▸ TASK TO CARRY OUT: Reproduce the tail of the data exactly. It starts at the line containing "BT: HC-05 -> JDY-31" and runs to the last line.

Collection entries
▼

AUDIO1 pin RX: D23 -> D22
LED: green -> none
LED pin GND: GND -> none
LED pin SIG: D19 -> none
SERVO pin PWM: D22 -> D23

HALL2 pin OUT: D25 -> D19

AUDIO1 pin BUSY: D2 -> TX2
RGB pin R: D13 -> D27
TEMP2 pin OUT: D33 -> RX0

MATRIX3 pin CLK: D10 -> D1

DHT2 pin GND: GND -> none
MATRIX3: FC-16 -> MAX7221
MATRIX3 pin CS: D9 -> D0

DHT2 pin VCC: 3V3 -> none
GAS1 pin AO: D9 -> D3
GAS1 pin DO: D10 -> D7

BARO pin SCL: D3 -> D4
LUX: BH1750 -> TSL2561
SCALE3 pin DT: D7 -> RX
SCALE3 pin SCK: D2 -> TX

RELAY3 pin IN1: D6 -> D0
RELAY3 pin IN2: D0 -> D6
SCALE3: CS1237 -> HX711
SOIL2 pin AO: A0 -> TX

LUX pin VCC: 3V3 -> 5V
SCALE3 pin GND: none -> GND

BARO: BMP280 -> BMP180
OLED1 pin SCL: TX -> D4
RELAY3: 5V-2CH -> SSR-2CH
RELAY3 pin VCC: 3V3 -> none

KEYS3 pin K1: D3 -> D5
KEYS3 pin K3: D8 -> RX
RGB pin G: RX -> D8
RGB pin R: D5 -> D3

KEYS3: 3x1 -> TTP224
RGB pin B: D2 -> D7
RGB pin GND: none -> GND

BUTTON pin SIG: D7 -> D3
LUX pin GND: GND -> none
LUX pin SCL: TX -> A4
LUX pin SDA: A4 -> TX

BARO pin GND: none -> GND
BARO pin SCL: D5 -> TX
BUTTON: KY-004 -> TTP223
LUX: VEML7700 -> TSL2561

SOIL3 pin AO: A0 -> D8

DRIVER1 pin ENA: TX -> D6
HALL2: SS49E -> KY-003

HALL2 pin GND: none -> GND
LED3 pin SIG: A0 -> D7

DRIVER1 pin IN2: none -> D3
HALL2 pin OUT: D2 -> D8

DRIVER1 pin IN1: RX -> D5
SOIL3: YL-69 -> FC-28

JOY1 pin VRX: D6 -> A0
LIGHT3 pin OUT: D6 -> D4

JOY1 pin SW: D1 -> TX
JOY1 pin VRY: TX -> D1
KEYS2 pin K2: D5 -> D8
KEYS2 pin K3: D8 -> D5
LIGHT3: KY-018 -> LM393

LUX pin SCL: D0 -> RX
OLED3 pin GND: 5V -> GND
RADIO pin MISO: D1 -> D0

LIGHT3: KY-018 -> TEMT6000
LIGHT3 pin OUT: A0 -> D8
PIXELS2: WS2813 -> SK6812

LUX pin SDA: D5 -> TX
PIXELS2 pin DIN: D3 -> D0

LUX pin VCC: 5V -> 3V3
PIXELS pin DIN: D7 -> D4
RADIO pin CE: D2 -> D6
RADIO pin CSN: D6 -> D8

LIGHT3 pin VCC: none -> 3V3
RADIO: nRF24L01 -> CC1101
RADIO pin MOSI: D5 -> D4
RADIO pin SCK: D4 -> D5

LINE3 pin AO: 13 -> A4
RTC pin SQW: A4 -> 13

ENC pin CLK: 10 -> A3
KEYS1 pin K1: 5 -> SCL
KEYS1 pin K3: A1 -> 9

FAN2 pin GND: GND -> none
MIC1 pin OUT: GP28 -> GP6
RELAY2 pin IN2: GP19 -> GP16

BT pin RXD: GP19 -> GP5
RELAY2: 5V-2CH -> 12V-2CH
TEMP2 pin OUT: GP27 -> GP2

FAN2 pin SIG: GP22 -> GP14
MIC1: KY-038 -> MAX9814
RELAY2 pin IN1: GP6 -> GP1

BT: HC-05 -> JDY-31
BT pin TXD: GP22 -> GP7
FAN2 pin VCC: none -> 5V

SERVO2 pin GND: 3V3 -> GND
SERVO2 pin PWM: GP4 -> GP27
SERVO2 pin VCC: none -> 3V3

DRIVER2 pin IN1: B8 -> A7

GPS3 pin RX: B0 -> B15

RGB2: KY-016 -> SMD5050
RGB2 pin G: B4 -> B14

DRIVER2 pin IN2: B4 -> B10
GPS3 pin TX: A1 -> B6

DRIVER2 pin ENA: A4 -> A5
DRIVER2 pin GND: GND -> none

▲

▸ FINISHED EXERCISE:
BT: HC-05 -> JDY-31
BT pin TXD: GP22 -> GP7
FAN2 pin VCC: none -> 5V

SERVO2 pin GND: 3V3 -> GND
SERVO2 pin PWM: GP4 -> GP27
SERVO2 pin VCC: none -> 3V3

DRIVER2 pin IN1: B8 -> A7

GPS3 pin RX: B0 -> B15

RGB2: KY-016 -> SMD5050
RGB2 pin G: B4 -> B14

DRIVER2 pin IN2: B4 -> B10
GPS3 pin TX: A1 -> B6

DRIVER2 pin ENA: A4 -> A5
DRIVER2 pin GND: GND -> none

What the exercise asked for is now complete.